- [Material to process]
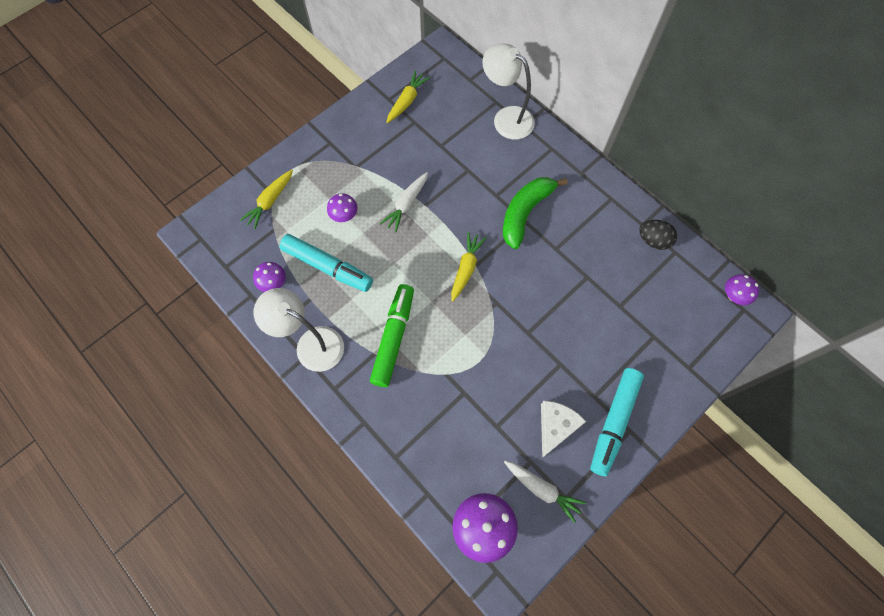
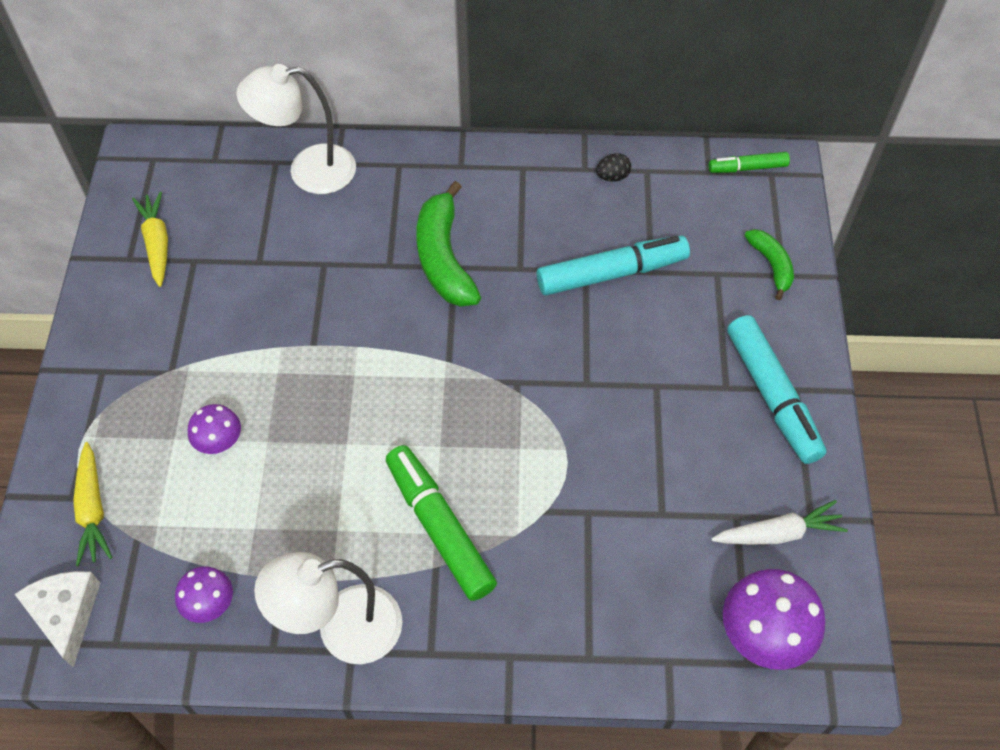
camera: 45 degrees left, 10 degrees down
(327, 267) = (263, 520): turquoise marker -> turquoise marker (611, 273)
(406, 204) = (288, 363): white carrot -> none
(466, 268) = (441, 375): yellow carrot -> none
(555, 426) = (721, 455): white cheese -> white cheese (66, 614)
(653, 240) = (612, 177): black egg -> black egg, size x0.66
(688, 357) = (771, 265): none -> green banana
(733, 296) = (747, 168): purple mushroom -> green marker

--

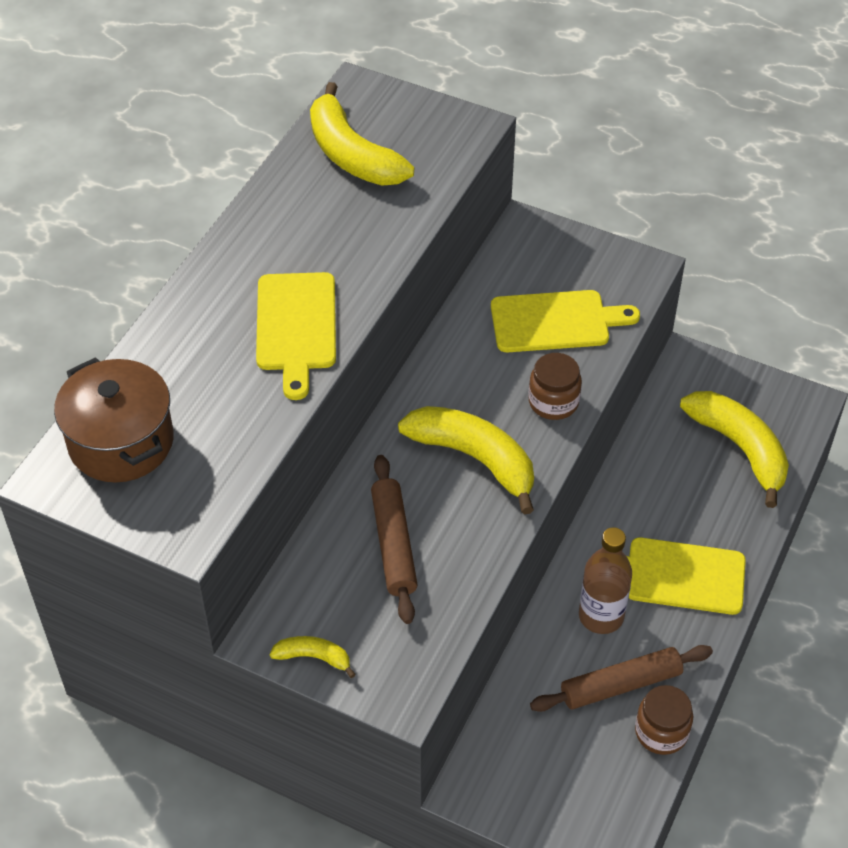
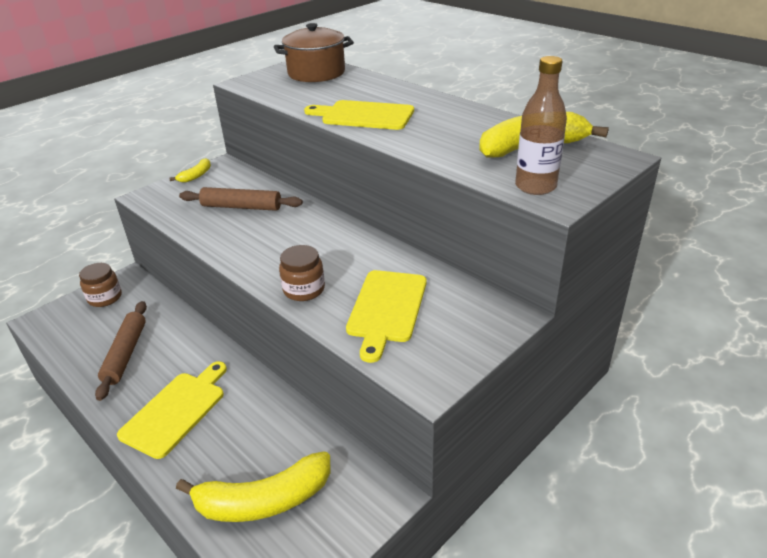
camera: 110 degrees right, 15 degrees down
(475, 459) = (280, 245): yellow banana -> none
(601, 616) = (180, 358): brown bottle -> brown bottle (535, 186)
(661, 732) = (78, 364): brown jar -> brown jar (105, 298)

- [Task details]
The entries above hold the needed span. Transcribe exactly the lines from the one with "(327, 267) = (263, 520): turquoise" to the one with "(733, 296) = (747, 168): purple", both included.

- [Expected answer]
(327, 267) = (263, 520): turquoise marker -> turquoise marker (611, 273)
(406, 204) = (288, 363): white carrot -> none
(466, 268) = (441, 375): yellow carrot -> none
(555, 426) = (721, 455): white cheese -> white cheese (66, 614)
(653, 240) = (612, 177): black egg -> black egg, size x0.66
(688, 357) = (771, 265): none -> green banana
(733, 296) = (747, 168): purple mushroom -> green marker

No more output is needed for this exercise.